◆ EXERCISE: Output the entries that follow, word for word.

◆ SUPPLIED MATERIAL:
○ ○ ○
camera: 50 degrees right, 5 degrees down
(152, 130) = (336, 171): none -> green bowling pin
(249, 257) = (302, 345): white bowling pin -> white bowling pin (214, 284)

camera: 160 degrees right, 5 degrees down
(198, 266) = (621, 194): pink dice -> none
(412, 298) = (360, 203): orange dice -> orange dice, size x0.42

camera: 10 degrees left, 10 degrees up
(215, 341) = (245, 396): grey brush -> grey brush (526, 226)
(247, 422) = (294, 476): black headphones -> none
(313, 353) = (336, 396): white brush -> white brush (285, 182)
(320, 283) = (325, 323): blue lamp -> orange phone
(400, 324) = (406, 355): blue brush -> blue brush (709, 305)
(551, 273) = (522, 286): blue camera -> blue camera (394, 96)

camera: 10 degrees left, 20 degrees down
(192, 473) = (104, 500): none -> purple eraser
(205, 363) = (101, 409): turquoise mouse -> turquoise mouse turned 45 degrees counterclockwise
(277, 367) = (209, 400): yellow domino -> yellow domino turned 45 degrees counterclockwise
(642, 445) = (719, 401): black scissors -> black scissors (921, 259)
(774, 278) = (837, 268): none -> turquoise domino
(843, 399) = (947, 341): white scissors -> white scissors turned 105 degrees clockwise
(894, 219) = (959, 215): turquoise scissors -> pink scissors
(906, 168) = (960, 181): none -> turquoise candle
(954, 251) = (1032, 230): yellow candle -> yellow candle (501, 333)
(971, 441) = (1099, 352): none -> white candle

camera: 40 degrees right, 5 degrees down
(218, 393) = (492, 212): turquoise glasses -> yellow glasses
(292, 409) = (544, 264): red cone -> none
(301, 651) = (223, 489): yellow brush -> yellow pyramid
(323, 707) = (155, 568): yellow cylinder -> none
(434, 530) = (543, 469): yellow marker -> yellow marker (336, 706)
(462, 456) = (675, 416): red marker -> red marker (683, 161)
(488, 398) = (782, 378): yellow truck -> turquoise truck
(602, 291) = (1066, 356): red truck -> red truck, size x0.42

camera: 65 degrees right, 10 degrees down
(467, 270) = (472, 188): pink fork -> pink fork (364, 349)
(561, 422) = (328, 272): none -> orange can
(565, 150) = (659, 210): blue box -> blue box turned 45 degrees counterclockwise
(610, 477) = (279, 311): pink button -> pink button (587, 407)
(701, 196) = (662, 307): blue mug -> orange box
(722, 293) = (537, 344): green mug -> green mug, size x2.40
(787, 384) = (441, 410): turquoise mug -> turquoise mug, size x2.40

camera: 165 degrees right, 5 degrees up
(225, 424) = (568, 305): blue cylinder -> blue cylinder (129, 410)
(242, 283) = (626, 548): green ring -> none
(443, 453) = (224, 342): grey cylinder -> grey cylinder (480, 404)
○ ○ ○
◆ RESULT OF THIS EXERCISE:
camera: 50 degrees right, 5 degrees down
(152, 130) = (336, 171): none -> green bowling pin
(249, 257) = (302, 345): white bowling pin -> white bowling pin (214, 284)

camera: 160 degrees right, 5 degrees down
(198, 266) = (621, 194): pink dice -> none
(412, 298) = (360, 203): orange dice -> orange dice, size x0.42

camera: 10 degrees left, 10 degrees up
(215, 341) = (245, 396): grey brush -> grey brush (526, 226)
(247, 422) = (294, 476): black headphones -> none
(313, 353) = (336, 396): white brush -> white brush (285, 182)
(320, 283) = (325, 323): blue lamp -> orange phone
(400, 324) = (406, 355): blue brush -> blue brush (709, 305)
(551, 273) = (522, 286): blue camera -> blue camera (394, 96)

camera: 10 degrees left, 20 degrees down
(192, 473) = (104, 500): none -> purple eraser
(205, 363) = (101, 409): turquoise mouse -> turquoise mouse turned 45 degrees counterclockwise
(277, 367) = (209, 400): yellow domino -> yellow domino turned 45 degrees counterclockwise
(642, 445) = (719, 401): black scissors -> black scissors (921, 259)
(774, 278) = (837, 268): none -> turquoise domino
(843, 399) = (947, 341): white scissors -> white scissors turned 105 degrees clockwise
(894, 219) = (959, 215): turquoise scissors -> pink scissors
(906, 168) = (960, 181): none -> turquoise candle
(954, 251) = (1032, 230): yellow candle -> yellow candle (501, 333)
(971, 441) = (1099, 352): none -> white candle

camera: 40 degrees right, 5 degrees down
(218, 393) = (492, 212): turquoise glasses -> yellow glasses
(292, 409) = (544, 264): red cone -> none
(301, 651) = (223, 489): yellow brush -> yellow pyramid
(323, 707) = (155, 568): yellow cylinder -> none
(434, 530) = (543, 469): yellow marker -> yellow marker (336, 706)
(462, 456) = (675, 416): red marker -> red marker (683, 161)
(488, 398) = (782, 378): yellow truck -> turquoise truck
(602, 291) = (1066, 356): red truck -> red truck, size x0.42

camera: 65 degrees right, 10 degrees down
(467, 270) = (472, 188): pink fork -> pink fork (364, 349)
(561, 422) = (328, 272): none -> orange can
(565, 150) = (659, 210): blue box -> blue box turned 45 degrees counterclockwise
(610, 477) = (279, 311): pink button -> pink button (587, 407)
(701, 196) = (662, 307): blue mug -> orange box
(722, 293) = (537, 344): green mug -> green mug, size x2.40
(787, 384) = (441, 410): turquoise mug -> turquoise mug, size x2.40

camera: 165 degrees right, 5 degrees up
(225, 424) = (568, 305): blue cylinder -> blue cylinder (129, 410)
(242, 283) = (626, 548): green ring -> none
(443, 453) = (224, 342): grey cylinder -> grey cylinder (480, 404)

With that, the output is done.